§ **Work instructions**:
Search the listing for the word "brown" and return each line that contains it.

§ **Entries shown**:
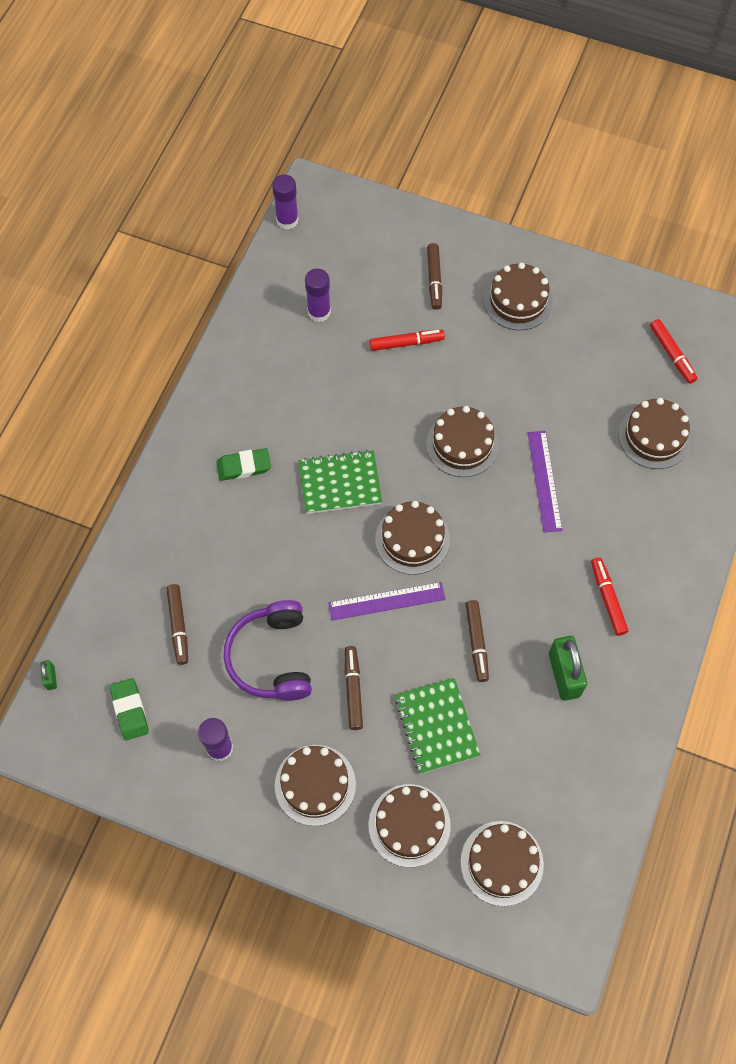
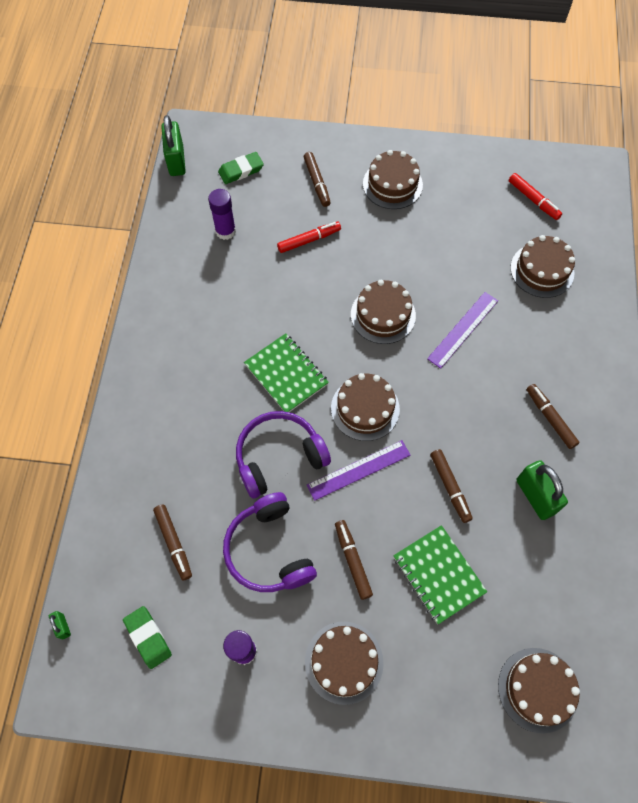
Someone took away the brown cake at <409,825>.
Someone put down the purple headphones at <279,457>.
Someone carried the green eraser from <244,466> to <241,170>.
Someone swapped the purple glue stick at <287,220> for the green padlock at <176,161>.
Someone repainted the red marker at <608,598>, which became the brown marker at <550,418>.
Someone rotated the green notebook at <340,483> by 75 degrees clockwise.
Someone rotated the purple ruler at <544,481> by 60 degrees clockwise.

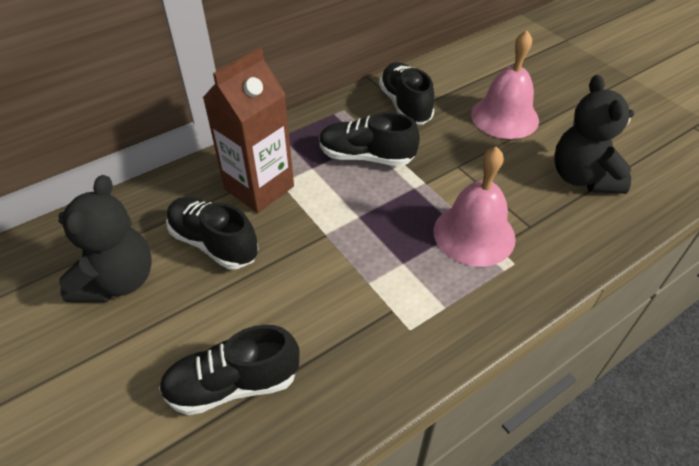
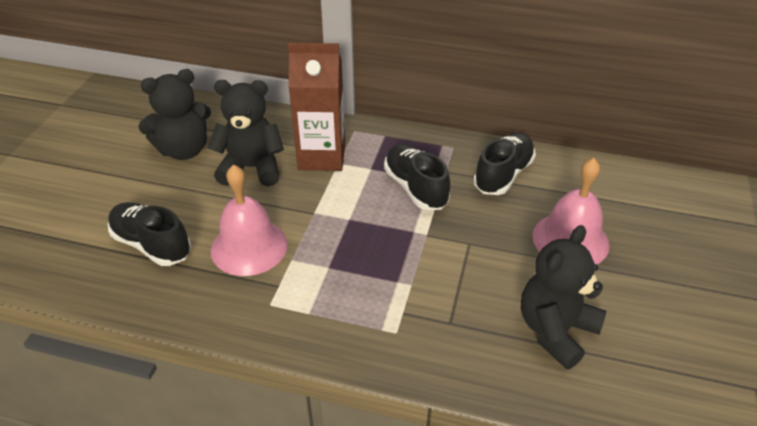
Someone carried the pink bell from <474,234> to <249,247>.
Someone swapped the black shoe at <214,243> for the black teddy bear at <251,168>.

§ **Answer box**:
Someone took away the brown cake at <409,825>.
Someone repainted the red marker at <608,598>, which became the brown marker at <550,418>.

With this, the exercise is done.